Material to process Start Marker

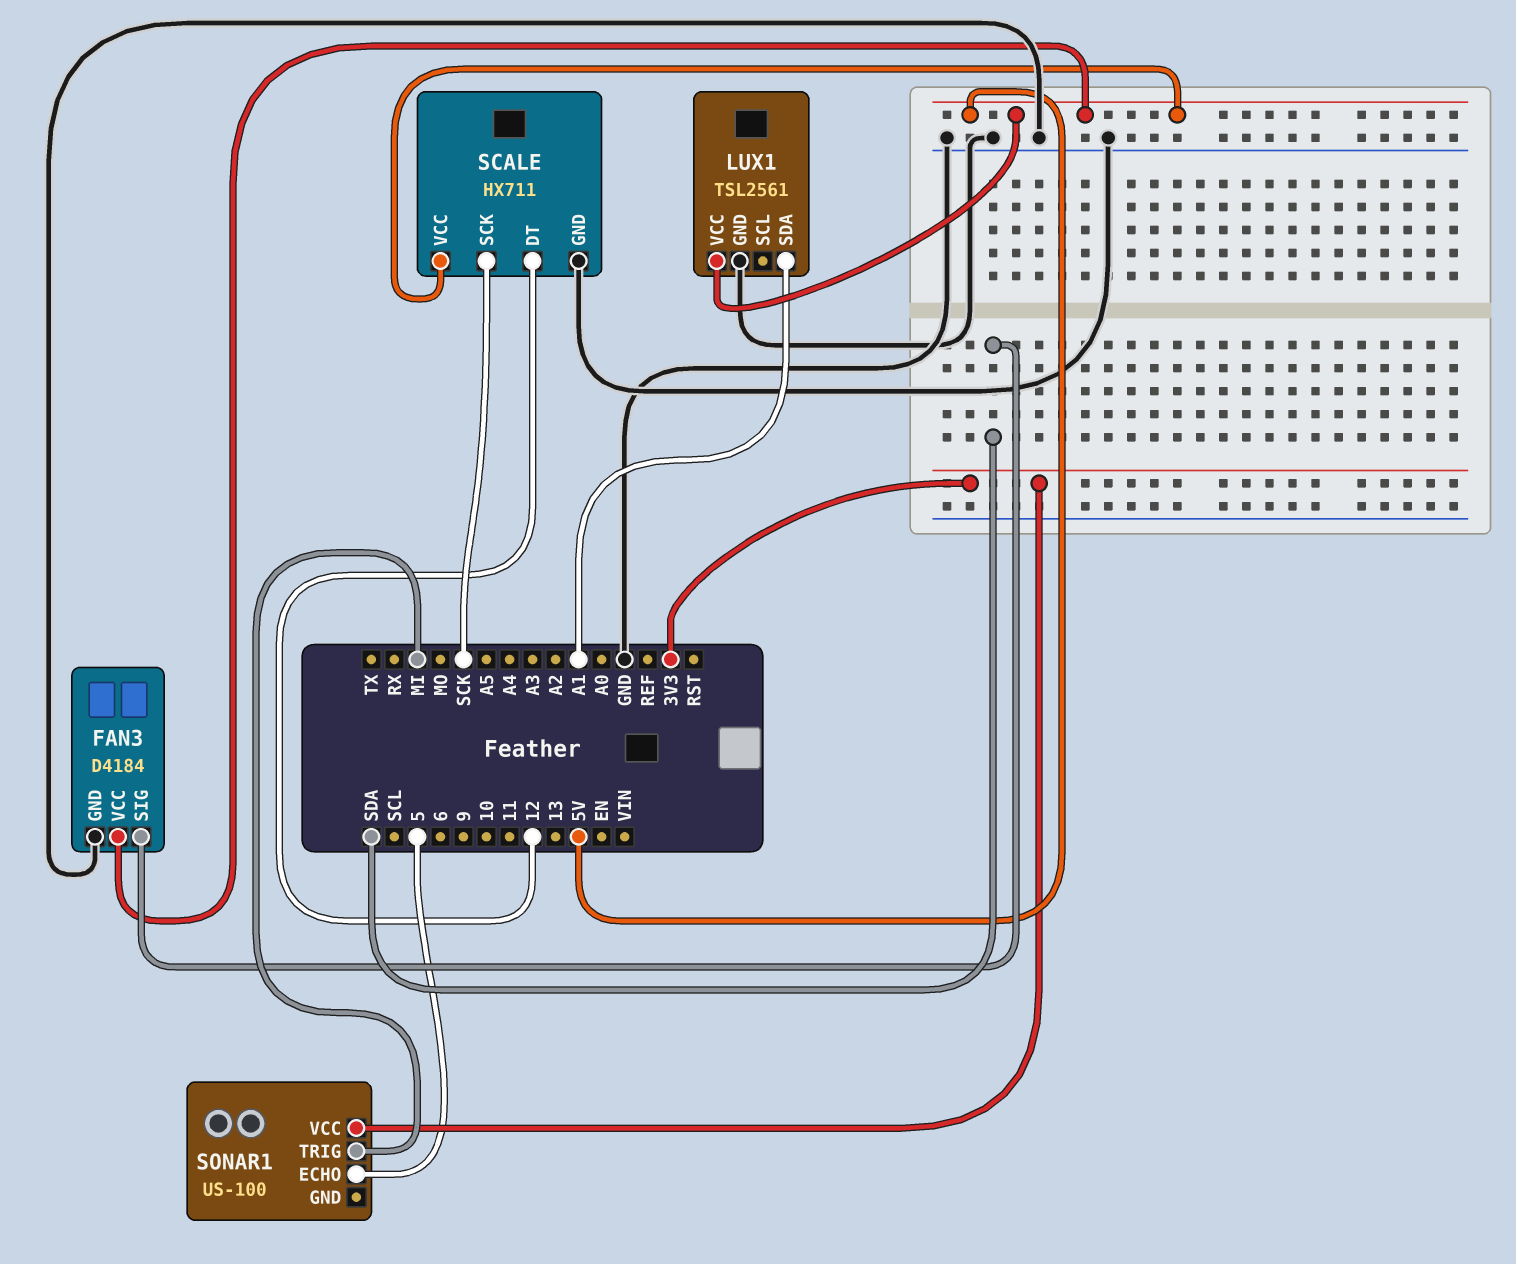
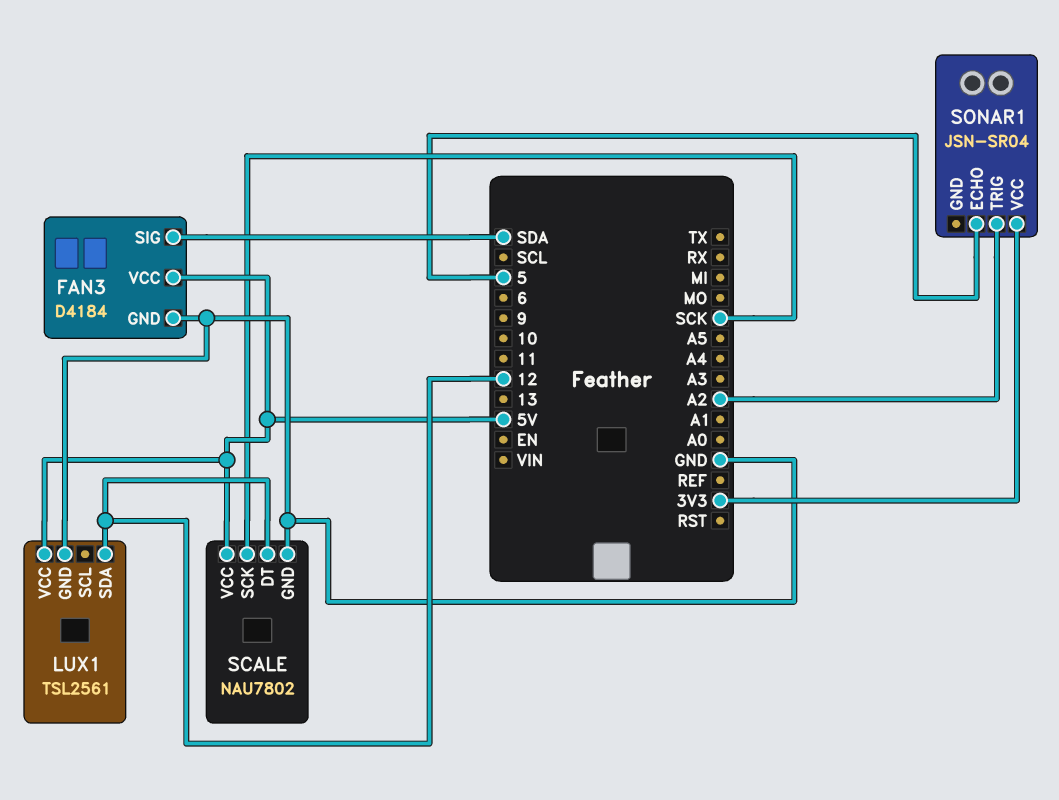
LUX1 pin SDA: A1 -> 12
SCALE: HX711 -> NAU7802
SONAR1: US-100 -> JSN-SR04
SONAR1 pin TRIG: MI -> A2

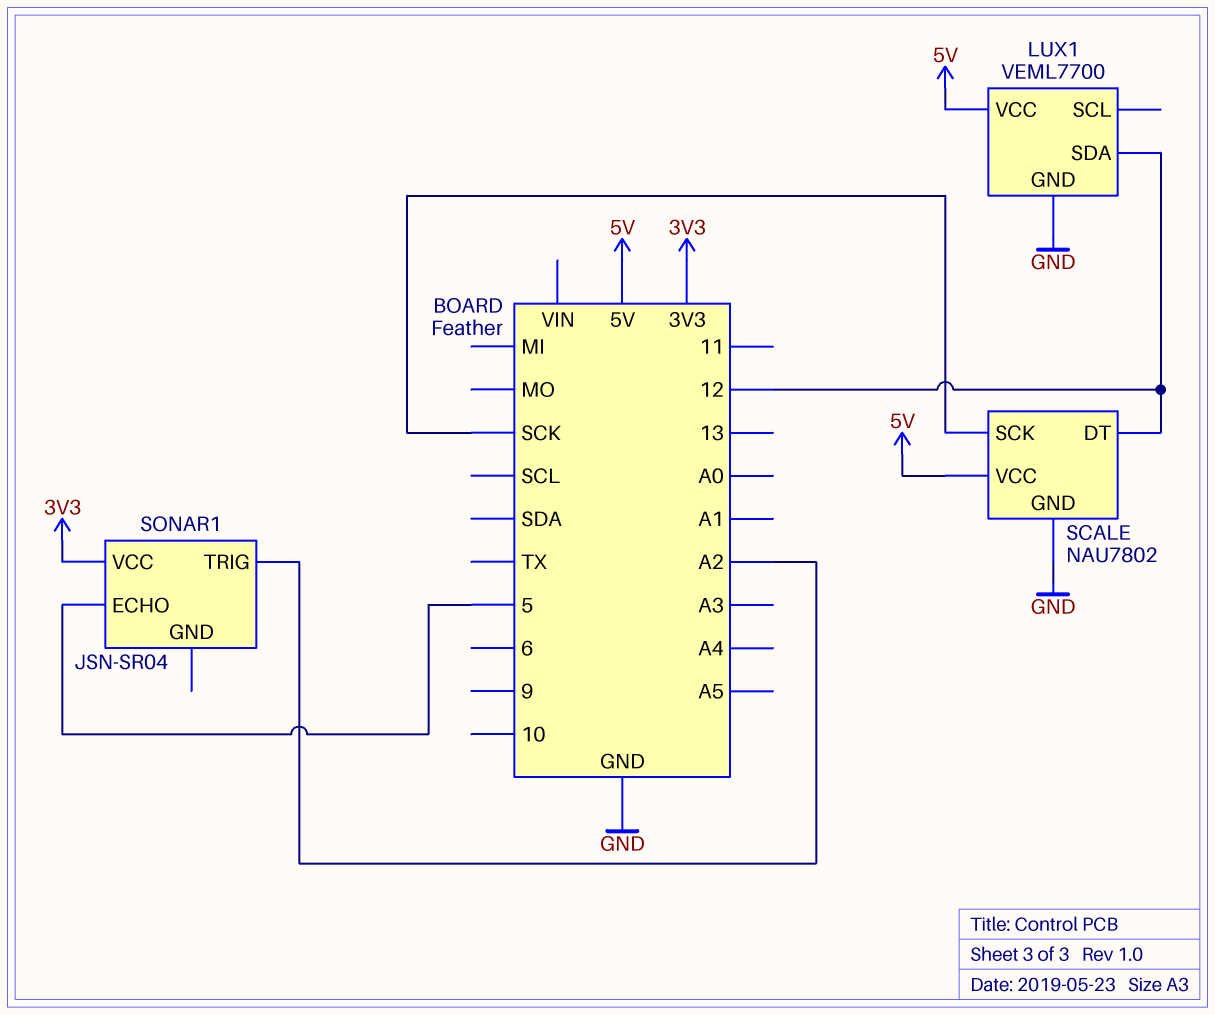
FAN3: D4184 -> none
FAN3 pin GND: GND -> none
FAN3 pin SIG: SDA -> none
FAN3 pin VCC: 5V -> none
LUX1: TSL2561 -> VEML7700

Material to process End Marker

> **Your goal**
Drop the pictures, then write out only the lines running from the one containing "SCALE: HX711 -> NAU7802" through the last line above, both included, exactly.

> **Answer for this exercise**
SCALE: HX711 -> NAU7802
SONAR1: US-100 -> JSN-SR04
SONAR1 pin TRIG: MI -> A2

FAN3: D4184 -> none
FAN3 pin GND: GND -> none
FAN3 pin SIG: SDA -> none
FAN3 pin VCC: 5V -> none
LUX1: TSL2561 -> VEML7700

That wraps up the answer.